[Object matching data]

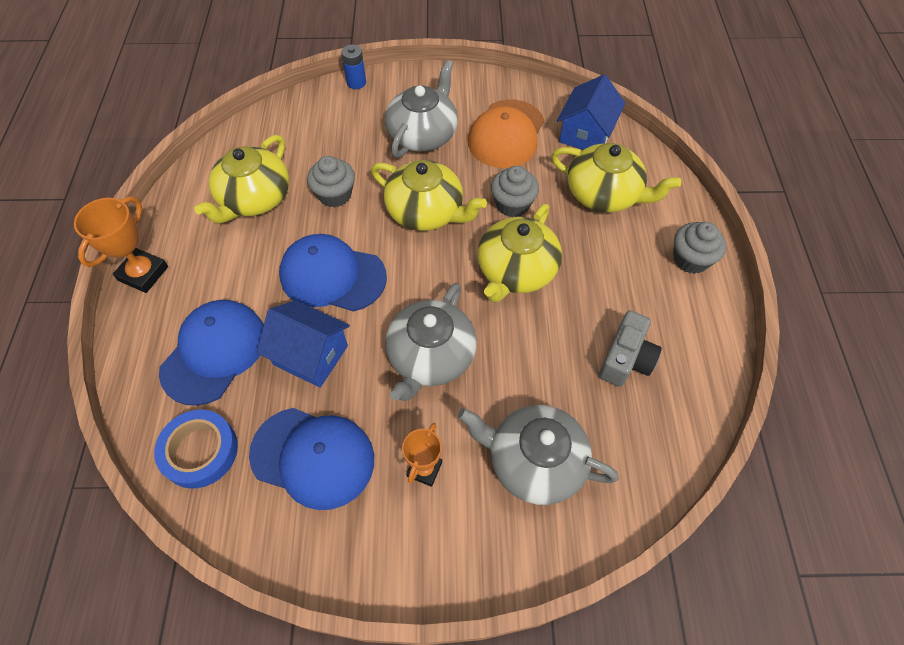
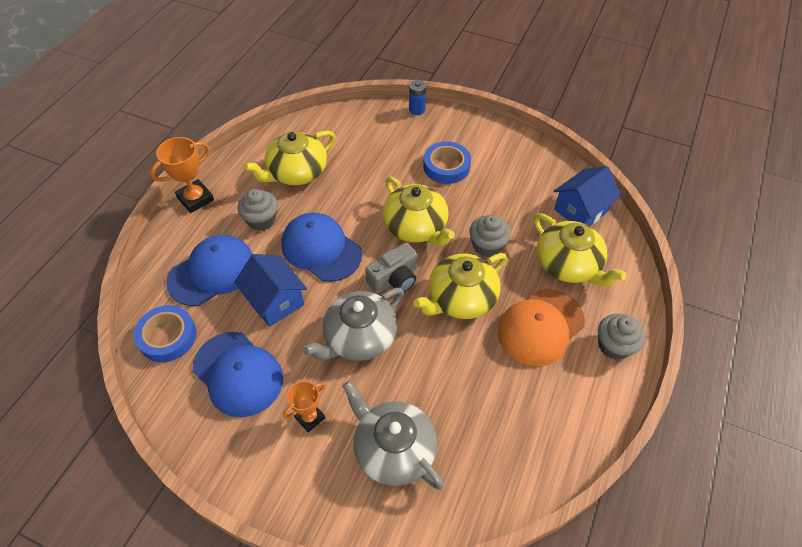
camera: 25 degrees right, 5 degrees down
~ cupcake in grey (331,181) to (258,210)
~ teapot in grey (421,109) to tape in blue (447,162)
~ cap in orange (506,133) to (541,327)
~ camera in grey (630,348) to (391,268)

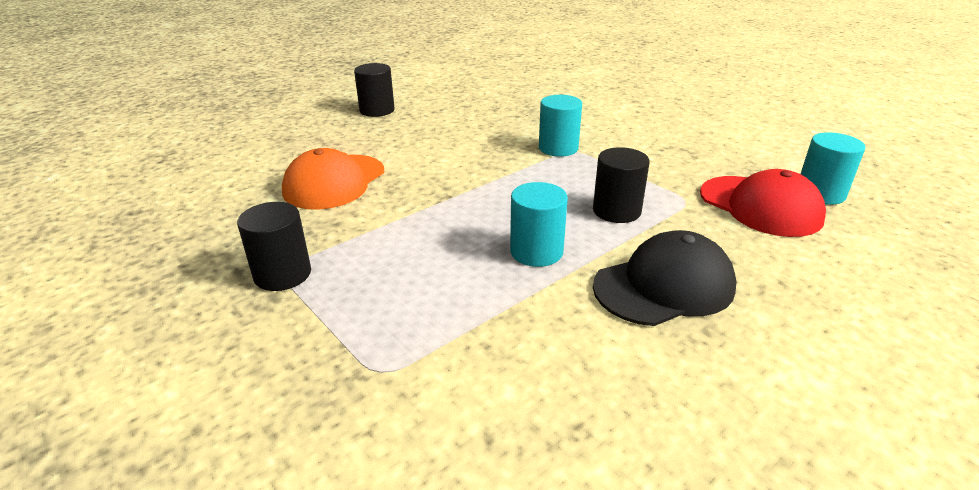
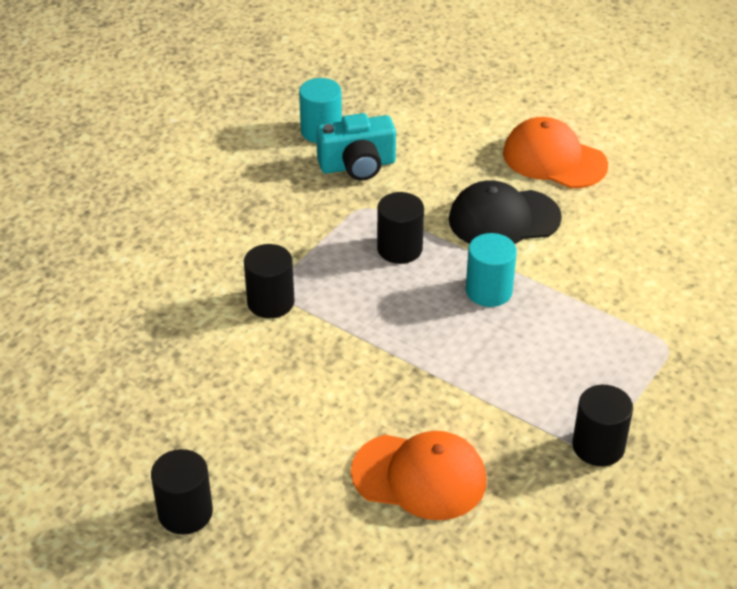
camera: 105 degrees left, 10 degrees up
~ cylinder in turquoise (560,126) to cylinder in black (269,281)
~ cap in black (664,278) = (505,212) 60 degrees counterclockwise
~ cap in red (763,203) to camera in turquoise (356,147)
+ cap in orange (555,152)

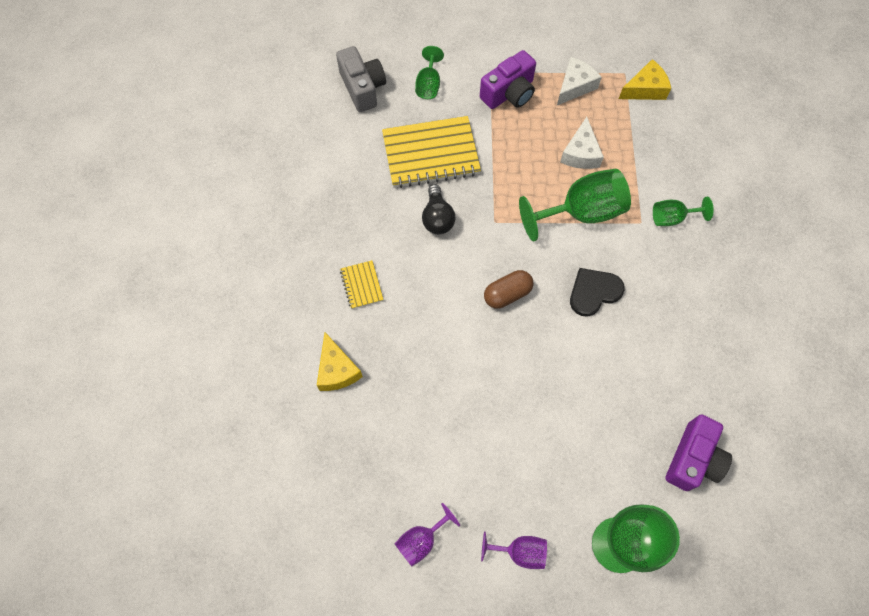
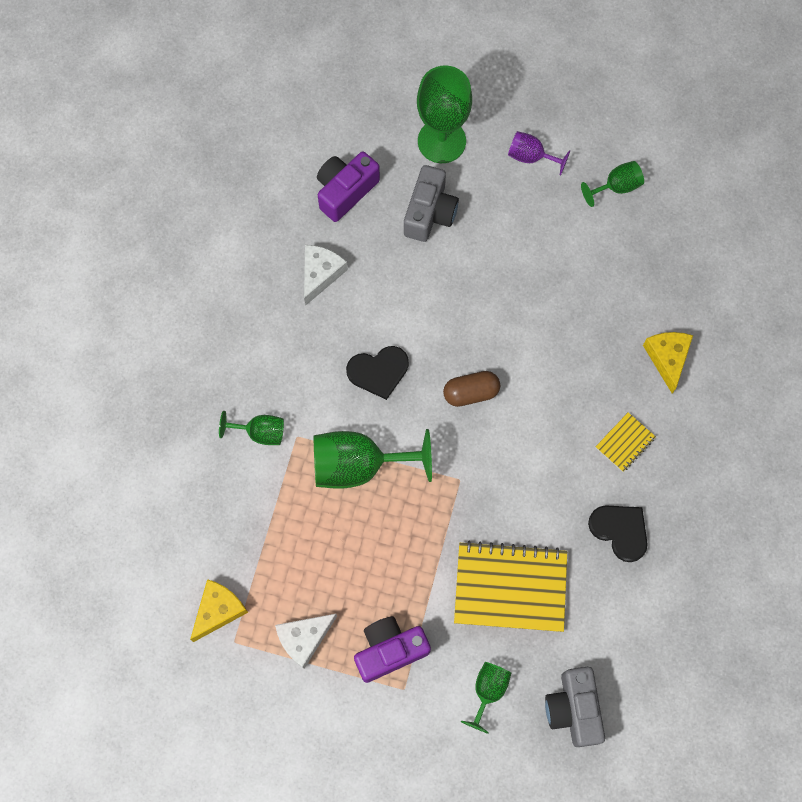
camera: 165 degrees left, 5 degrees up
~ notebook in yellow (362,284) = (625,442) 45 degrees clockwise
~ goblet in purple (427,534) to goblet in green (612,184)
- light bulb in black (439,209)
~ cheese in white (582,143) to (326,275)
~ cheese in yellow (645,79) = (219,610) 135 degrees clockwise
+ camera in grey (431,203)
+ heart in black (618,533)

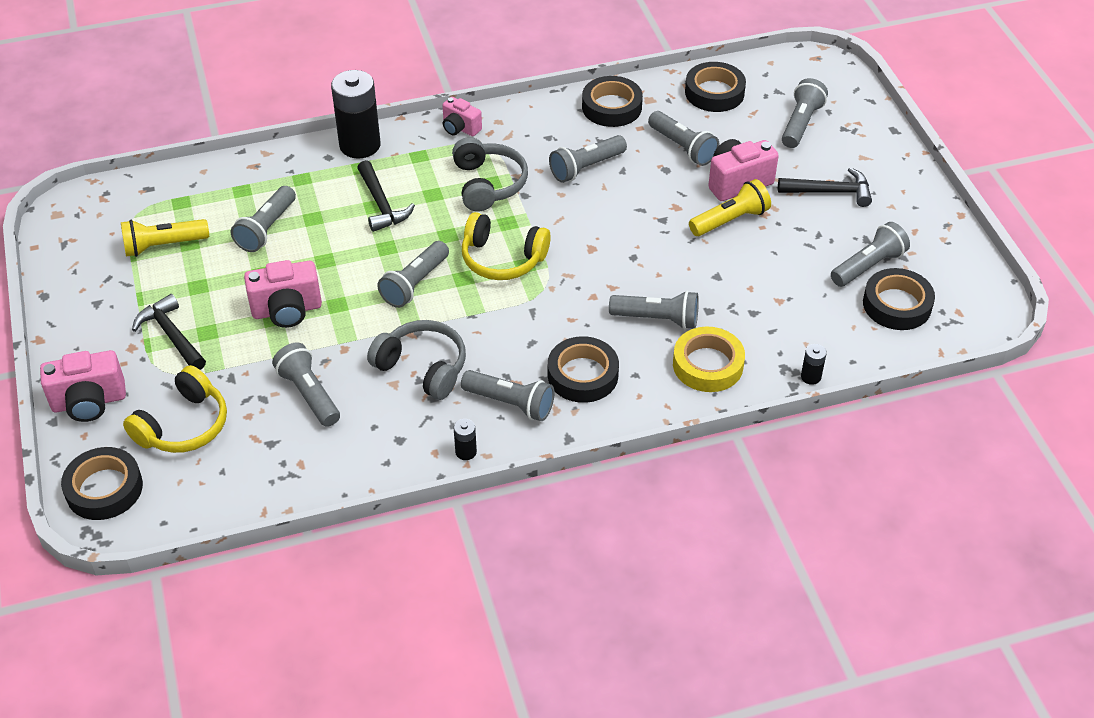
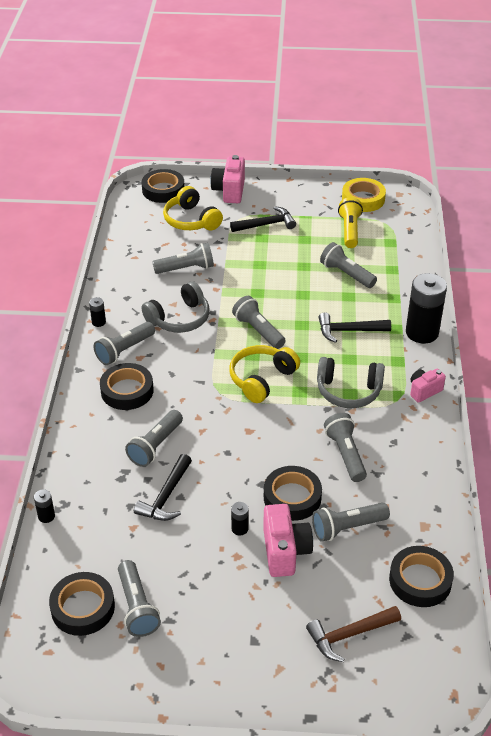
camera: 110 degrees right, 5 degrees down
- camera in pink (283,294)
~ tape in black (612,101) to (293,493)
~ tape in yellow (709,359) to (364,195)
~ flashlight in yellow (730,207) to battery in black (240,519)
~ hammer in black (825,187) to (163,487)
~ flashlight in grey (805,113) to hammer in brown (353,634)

ACTIVITY – The response must contain each line above that holds the string "down".

OUTPUT OF THE EXERCISE –
camera: 25 degrees right, 5 degrees down
camera: 110 degrees right, 5 degrees down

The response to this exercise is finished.